What this task involves => Please copy the records below word for word, everything from the line containing "skidder (1275, 1038)" down to the line containing "Looking at the image, I should click on (1207, 174).", with both of those lines included.

[start Available records]

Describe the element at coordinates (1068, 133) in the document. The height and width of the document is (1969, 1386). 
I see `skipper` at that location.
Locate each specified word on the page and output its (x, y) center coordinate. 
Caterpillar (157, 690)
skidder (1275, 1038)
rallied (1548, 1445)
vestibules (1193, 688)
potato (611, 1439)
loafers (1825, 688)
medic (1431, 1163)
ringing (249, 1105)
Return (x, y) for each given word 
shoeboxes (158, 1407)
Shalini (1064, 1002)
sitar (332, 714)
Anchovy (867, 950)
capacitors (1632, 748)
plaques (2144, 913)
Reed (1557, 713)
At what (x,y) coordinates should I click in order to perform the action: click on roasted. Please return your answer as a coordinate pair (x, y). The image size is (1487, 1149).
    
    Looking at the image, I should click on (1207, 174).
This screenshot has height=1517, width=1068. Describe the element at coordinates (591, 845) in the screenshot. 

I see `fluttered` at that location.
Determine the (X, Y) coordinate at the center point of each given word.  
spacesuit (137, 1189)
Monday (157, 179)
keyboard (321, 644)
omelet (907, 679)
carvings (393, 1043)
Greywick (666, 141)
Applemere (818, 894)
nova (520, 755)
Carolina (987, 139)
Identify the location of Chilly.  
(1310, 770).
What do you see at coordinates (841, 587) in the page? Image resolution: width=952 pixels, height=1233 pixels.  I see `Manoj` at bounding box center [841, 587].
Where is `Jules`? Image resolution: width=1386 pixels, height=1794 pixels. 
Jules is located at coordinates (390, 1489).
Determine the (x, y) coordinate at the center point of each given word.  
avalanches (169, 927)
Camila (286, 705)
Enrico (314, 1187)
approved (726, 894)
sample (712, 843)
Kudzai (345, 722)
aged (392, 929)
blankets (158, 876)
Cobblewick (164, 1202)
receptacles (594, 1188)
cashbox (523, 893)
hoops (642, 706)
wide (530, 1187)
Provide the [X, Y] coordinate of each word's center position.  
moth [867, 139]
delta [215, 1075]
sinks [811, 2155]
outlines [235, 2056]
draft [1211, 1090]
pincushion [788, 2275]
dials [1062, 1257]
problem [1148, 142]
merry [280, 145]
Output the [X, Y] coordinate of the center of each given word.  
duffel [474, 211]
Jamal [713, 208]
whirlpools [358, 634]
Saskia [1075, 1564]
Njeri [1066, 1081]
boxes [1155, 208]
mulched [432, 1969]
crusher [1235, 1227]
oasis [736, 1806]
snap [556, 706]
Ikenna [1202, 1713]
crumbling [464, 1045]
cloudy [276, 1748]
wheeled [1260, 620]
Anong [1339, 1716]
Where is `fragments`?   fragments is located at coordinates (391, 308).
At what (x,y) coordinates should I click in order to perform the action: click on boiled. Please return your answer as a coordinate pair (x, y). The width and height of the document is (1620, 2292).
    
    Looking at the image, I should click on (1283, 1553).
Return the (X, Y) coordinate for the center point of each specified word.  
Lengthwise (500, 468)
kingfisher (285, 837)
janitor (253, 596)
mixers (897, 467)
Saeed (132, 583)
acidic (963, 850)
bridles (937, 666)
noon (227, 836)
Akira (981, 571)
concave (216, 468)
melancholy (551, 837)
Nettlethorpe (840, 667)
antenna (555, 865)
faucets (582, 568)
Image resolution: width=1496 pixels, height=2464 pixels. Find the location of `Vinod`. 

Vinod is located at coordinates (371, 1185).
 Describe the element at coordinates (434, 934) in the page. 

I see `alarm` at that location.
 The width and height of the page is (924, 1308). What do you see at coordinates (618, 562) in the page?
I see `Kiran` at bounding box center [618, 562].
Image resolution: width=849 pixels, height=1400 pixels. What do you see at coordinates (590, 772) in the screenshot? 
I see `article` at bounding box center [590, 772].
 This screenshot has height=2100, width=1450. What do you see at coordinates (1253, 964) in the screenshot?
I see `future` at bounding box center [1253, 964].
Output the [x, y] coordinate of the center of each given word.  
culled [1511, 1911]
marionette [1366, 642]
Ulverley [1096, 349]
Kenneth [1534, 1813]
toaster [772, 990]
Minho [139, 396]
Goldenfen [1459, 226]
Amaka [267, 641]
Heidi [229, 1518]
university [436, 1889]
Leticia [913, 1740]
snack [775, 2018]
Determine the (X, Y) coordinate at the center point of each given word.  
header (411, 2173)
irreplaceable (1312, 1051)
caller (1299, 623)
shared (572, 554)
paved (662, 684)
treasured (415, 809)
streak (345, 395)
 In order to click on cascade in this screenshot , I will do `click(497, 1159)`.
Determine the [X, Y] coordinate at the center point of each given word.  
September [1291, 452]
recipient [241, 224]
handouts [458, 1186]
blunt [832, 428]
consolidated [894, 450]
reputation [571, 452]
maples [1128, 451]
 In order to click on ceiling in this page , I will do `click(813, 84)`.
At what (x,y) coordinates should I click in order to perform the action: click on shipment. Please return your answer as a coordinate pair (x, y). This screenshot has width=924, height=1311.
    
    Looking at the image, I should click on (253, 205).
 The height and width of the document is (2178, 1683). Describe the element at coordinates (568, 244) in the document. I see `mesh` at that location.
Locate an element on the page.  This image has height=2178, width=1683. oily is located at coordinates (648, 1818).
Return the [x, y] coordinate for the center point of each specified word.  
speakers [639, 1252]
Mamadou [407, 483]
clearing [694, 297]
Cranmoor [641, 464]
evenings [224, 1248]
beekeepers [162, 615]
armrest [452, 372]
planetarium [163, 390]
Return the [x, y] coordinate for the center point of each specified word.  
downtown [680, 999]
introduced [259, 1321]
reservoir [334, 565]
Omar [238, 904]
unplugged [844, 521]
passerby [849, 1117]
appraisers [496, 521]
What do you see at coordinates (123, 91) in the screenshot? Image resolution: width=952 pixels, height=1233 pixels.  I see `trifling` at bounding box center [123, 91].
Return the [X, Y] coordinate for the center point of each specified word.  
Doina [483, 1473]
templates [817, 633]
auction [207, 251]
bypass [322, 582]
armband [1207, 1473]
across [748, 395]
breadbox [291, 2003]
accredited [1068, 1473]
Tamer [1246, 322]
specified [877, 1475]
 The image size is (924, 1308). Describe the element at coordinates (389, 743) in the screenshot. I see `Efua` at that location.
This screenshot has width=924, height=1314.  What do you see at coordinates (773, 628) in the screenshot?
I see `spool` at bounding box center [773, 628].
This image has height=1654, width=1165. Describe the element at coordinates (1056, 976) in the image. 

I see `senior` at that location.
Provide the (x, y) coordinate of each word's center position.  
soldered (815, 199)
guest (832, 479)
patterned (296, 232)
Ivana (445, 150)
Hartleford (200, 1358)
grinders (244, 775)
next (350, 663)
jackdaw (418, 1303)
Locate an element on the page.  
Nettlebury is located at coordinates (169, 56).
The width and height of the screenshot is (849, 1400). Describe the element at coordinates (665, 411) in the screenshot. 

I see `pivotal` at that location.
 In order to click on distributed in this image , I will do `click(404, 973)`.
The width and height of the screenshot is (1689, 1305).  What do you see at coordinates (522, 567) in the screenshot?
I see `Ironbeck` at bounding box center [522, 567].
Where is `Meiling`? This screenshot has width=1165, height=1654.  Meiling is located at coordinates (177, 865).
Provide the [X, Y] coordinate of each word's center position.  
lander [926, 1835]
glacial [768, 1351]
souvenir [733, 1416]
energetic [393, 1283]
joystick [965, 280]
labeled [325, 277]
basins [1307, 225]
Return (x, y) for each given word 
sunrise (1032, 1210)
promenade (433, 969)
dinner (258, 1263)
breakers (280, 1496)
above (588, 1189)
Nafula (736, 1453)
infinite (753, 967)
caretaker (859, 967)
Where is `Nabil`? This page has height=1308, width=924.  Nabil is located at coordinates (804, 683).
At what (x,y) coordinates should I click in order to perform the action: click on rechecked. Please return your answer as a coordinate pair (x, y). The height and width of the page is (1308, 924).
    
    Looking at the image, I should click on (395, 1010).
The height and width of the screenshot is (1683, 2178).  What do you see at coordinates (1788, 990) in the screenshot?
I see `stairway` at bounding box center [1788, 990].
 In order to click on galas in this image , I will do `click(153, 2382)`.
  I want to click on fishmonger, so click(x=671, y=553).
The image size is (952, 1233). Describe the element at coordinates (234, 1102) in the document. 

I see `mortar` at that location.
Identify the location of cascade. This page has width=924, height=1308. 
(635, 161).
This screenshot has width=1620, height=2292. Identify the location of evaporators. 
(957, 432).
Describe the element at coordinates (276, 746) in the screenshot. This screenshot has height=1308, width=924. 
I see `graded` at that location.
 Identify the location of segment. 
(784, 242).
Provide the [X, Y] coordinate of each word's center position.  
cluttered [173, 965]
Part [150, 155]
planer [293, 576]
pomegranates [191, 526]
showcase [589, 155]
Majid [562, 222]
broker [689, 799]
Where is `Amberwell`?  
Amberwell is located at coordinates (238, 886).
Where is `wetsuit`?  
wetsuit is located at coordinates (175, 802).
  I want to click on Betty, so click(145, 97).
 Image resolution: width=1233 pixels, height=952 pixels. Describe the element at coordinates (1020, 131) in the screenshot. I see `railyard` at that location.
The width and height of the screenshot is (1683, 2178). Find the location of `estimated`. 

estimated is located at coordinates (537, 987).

[end Available records]

Response below =>
skidder (1275, 1038)
rallied (1548, 1445)
vestibules (1193, 688)
potato (611, 1439)
loafers (1825, 688)
medic (1431, 1163)
ringing (249, 1105)
Return (x, y) for each given word 
shoeboxes (158, 1407)
Shalini (1064, 1002)
sitar (332, 714)
Anchovy (867, 950)
capacitors (1632, 748)
plaques (2144, 913)
Reed (1557, 713)
At what (x,y) coordinates should I click in order to perform the action: click on roasted. Please return your answer as a coordinate pair (x, y). The image size is (1487, 1149).
    
    Looking at the image, I should click on (1207, 174).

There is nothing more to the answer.